**Extracted entries:**
------------------------------------

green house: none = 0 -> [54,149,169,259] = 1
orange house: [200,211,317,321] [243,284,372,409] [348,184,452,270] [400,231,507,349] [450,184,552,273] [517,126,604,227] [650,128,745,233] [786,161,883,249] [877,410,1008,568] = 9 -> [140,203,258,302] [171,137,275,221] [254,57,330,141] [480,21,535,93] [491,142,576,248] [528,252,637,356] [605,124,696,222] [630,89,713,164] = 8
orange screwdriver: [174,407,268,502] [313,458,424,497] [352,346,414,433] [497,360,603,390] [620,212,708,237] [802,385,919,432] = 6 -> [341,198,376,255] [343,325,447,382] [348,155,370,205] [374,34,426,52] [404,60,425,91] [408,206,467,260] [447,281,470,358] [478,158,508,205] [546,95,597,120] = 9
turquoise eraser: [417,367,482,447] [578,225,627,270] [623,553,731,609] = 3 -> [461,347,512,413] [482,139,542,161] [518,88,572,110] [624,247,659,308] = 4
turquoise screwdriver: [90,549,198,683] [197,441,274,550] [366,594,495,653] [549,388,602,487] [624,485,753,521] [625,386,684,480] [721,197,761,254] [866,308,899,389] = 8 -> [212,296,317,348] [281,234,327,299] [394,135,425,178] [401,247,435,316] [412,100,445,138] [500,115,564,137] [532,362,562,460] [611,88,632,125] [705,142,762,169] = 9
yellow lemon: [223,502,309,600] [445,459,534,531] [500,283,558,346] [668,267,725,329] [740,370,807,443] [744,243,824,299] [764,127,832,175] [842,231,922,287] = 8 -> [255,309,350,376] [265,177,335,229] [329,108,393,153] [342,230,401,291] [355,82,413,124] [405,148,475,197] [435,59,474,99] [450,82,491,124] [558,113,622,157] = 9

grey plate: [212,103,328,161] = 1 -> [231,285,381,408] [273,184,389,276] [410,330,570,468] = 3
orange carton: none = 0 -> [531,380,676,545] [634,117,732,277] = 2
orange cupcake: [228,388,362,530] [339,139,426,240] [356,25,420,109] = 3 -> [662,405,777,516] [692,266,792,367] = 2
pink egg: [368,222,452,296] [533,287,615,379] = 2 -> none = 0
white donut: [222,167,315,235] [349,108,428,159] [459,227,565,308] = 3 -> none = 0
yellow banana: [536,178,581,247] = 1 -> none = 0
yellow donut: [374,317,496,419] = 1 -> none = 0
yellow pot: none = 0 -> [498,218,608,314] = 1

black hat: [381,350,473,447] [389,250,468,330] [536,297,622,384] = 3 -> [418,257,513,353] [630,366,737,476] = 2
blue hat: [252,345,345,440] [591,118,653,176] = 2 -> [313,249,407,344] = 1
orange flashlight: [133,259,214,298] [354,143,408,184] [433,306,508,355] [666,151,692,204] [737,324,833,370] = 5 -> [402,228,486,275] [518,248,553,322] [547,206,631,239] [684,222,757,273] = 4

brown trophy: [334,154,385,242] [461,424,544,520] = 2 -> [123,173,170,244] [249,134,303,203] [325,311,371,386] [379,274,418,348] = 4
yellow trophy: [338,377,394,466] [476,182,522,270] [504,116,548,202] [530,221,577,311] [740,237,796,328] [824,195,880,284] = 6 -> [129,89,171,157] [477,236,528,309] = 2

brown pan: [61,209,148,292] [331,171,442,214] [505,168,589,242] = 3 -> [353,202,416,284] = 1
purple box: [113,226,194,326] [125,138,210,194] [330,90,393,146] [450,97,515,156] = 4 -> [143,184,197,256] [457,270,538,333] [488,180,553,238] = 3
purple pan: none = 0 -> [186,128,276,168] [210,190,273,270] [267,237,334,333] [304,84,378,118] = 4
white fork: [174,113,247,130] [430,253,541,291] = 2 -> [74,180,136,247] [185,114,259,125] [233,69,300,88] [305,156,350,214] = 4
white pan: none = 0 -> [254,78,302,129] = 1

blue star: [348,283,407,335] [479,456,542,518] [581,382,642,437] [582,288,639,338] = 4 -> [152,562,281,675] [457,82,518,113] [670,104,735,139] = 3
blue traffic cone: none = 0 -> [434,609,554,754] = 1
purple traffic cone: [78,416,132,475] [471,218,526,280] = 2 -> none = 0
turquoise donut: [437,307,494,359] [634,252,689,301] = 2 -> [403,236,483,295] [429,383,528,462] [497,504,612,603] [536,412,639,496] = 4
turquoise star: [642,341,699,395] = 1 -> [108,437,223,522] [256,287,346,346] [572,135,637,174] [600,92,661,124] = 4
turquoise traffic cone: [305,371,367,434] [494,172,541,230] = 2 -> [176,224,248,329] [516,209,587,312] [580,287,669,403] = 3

------------------------------------

**Required work:**
Copy exactly the lines that run from the first line of the data to the line containing "yellow pot: none = 0 -> [498,218,608,314] = 1", please, with both ends included and nothing else.

**Result below:**
green house: none = 0 -> [54,149,169,259] = 1
orange house: [200,211,317,321] [243,284,372,409] [348,184,452,270] [400,231,507,349] [450,184,552,273] [517,126,604,227] [650,128,745,233] [786,161,883,249] [877,410,1008,568] = 9 -> [140,203,258,302] [171,137,275,221] [254,57,330,141] [480,21,535,93] [491,142,576,248] [528,252,637,356] [605,124,696,222] [630,89,713,164] = 8
orange screwdriver: [174,407,268,502] [313,458,424,497] [352,346,414,433] [497,360,603,390] [620,212,708,237] [802,385,919,432] = 6 -> [341,198,376,255] [343,325,447,382] [348,155,370,205] [374,34,426,52] [404,60,425,91] [408,206,467,260] [447,281,470,358] [478,158,508,205] [546,95,597,120] = 9
turquoise eraser: [417,367,482,447] [578,225,627,270] [623,553,731,609] = 3 -> [461,347,512,413] [482,139,542,161] [518,88,572,110] [624,247,659,308] = 4
turquoise screwdriver: [90,549,198,683] [197,441,274,550] [366,594,495,653] [549,388,602,487] [624,485,753,521] [625,386,684,480] [721,197,761,254] [866,308,899,389] = 8 -> [212,296,317,348] [281,234,327,299] [394,135,425,178] [401,247,435,316] [412,100,445,138] [500,115,564,137] [532,362,562,460] [611,88,632,125] [705,142,762,169] = 9
yellow lemon: [223,502,309,600] [445,459,534,531] [500,283,558,346] [668,267,725,329] [740,370,807,443] [744,243,824,299] [764,127,832,175] [842,231,922,287] = 8 -> [255,309,350,376] [265,177,335,229] [329,108,393,153] [342,230,401,291] [355,82,413,124] [405,148,475,197] [435,59,474,99] [450,82,491,124] [558,113,622,157] = 9

grey plate: [212,103,328,161] = 1 -> [231,285,381,408] [273,184,389,276] [410,330,570,468] = 3
orange carton: none = 0 -> [531,380,676,545] [634,117,732,277] = 2
orange cupcake: [228,388,362,530] [339,139,426,240] [356,25,420,109] = 3 -> [662,405,777,516] [692,266,792,367] = 2
pink egg: [368,222,452,296] [533,287,615,379] = 2 -> none = 0
white donut: [222,167,315,235] [349,108,428,159] [459,227,565,308] = 3 -> none = 0
yellow banana: [536,178,581,247] = 1 -> none = 0
yellow donut: [374,317,496,419] = 1 -> none = 0
yellow pot: none = 0 -> [498,218,608,314] = 1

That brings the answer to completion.